◆ **WHAT TO WORK ON**
Give back exactly the lines of the material below that start at the line containing "BT pin RXD: D13 -> D10" and end at the line containing "FAN pin SIG: D2 -> D7", and no others.

◆ **DATA PROVIDED**
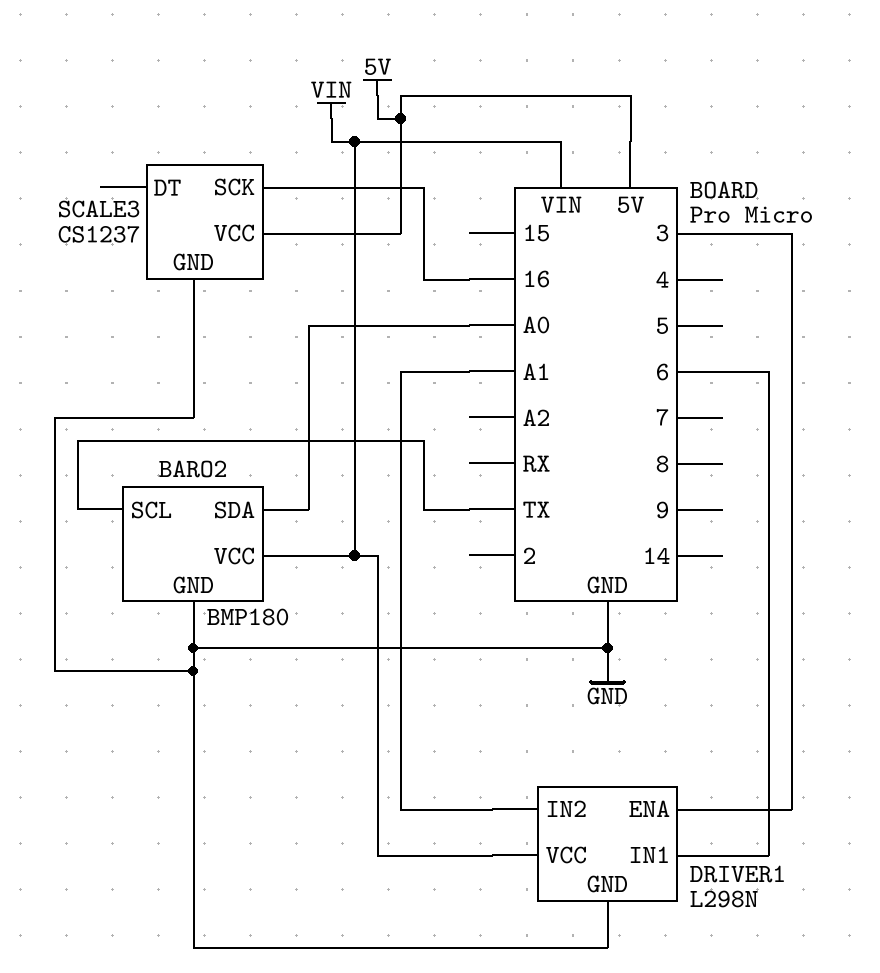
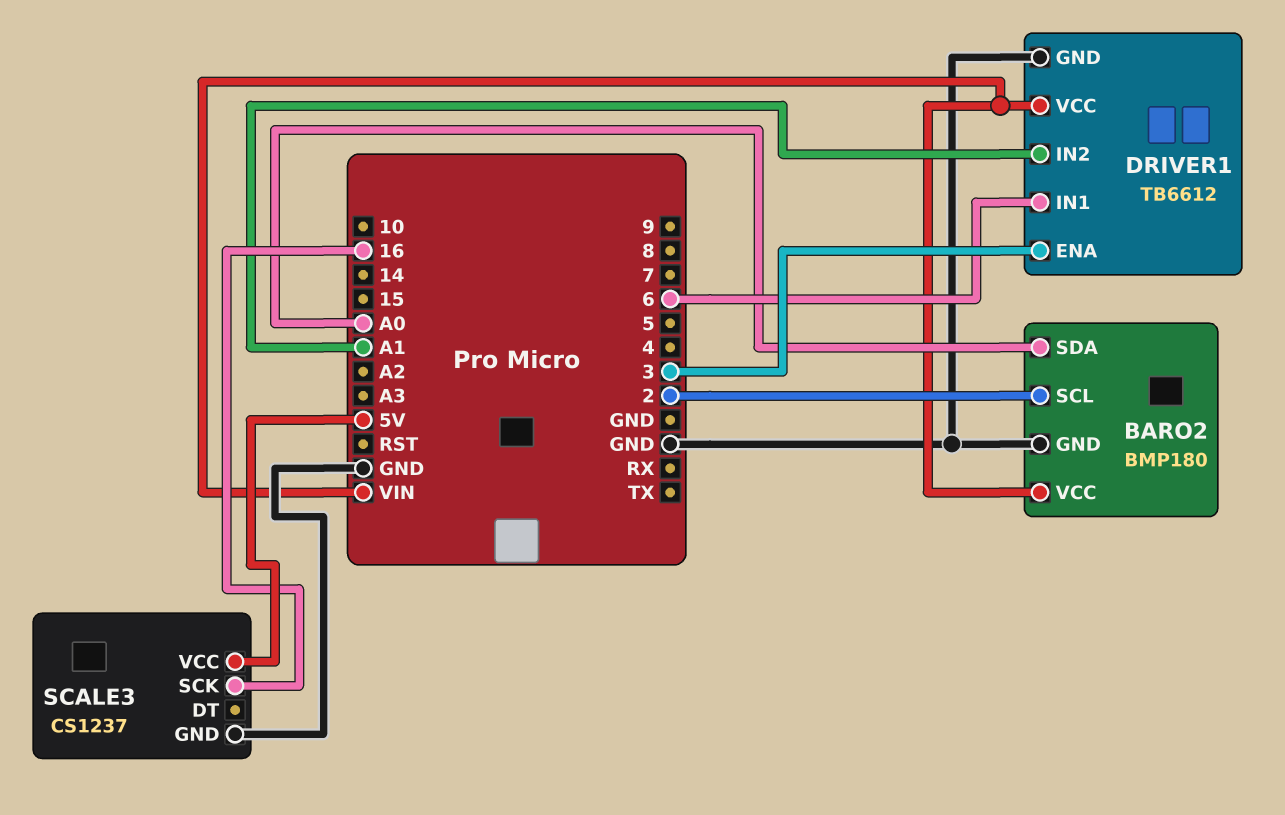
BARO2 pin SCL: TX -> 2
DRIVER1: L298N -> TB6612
...
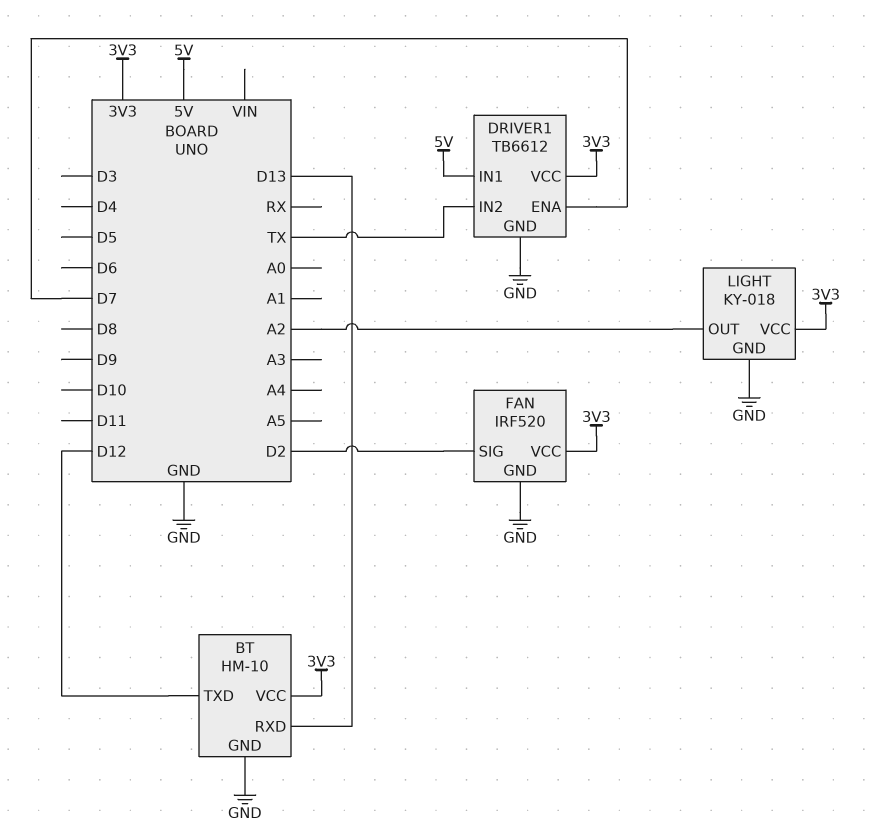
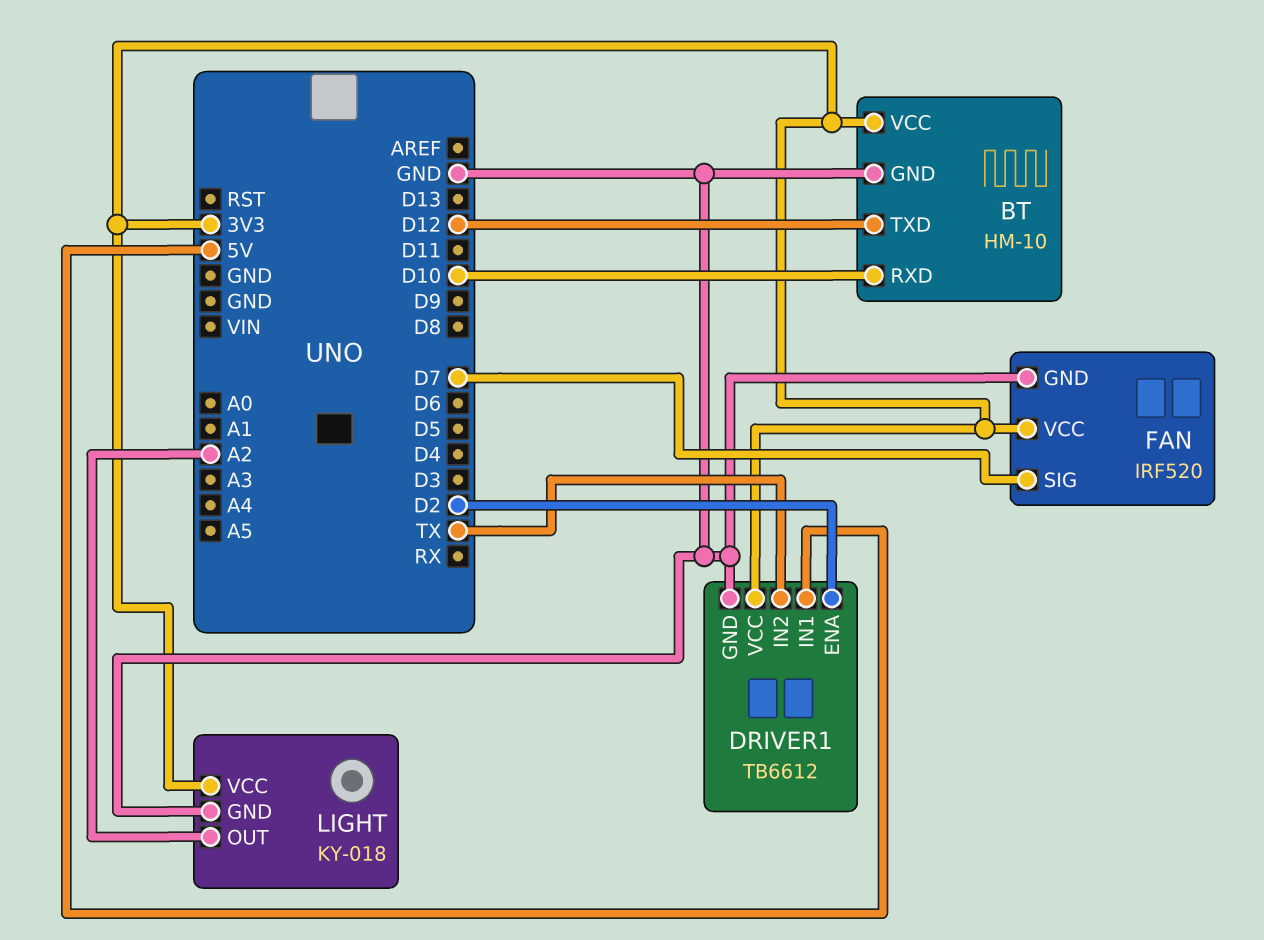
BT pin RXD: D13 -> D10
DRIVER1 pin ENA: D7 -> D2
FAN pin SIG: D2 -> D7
...
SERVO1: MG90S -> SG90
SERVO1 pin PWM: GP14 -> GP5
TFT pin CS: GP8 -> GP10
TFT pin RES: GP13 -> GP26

◆ **ANSWER TO THIS EXERCISE**
BT pin RXD: D13 -> D10
DRIVER1 pin ENA: D7 -> D2
FAN pin SIG: D2 -> D7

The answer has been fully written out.